- _Task objective_:
When the word "RADIO" shows up in a line of the records below, copy that line.
=====
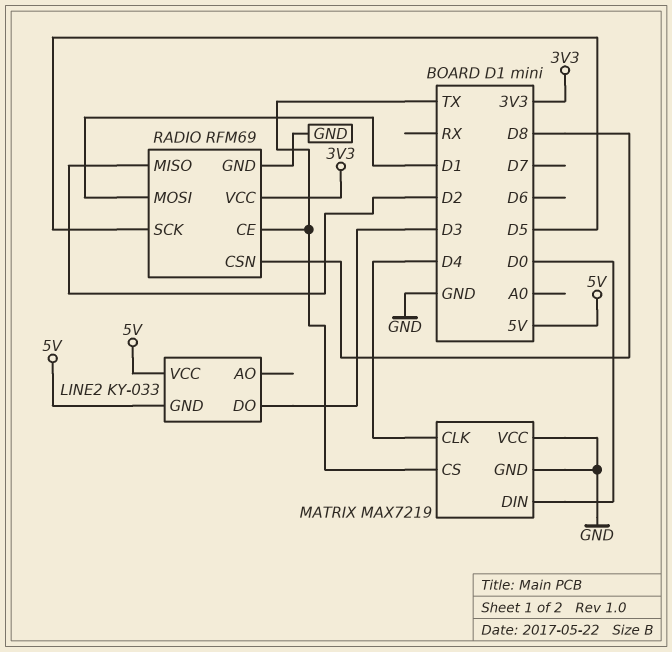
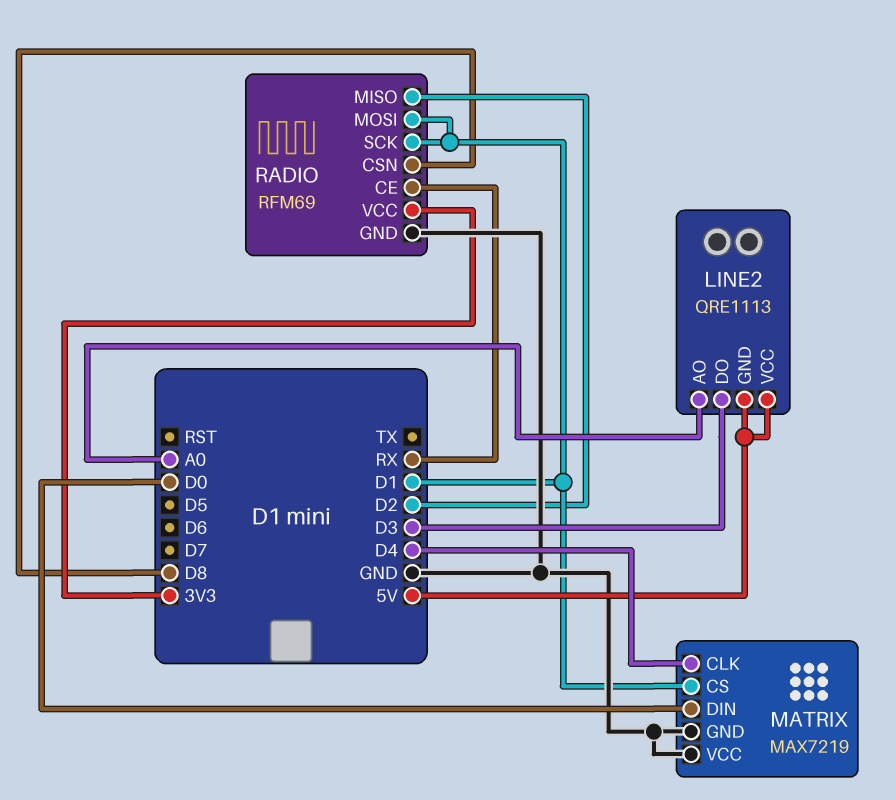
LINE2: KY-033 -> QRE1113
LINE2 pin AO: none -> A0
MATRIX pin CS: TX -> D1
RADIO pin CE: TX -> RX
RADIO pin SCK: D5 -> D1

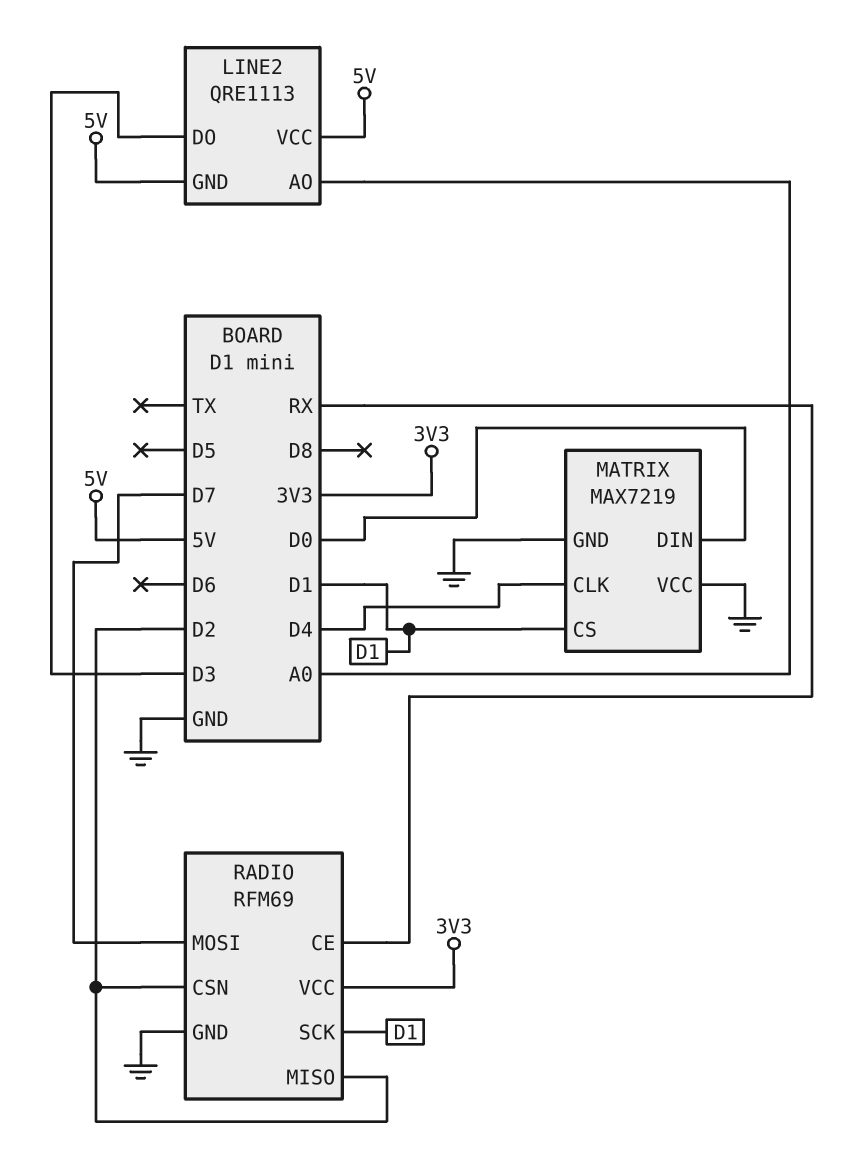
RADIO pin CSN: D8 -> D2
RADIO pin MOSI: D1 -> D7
=====
- _Solution to this task_:
RADIO pin CE: TX -> RX
RADIO pin SCK: D5 -> D1
RADIO pin CSN: D8 -> D2
RADIO pin MOSI: D1 -> D7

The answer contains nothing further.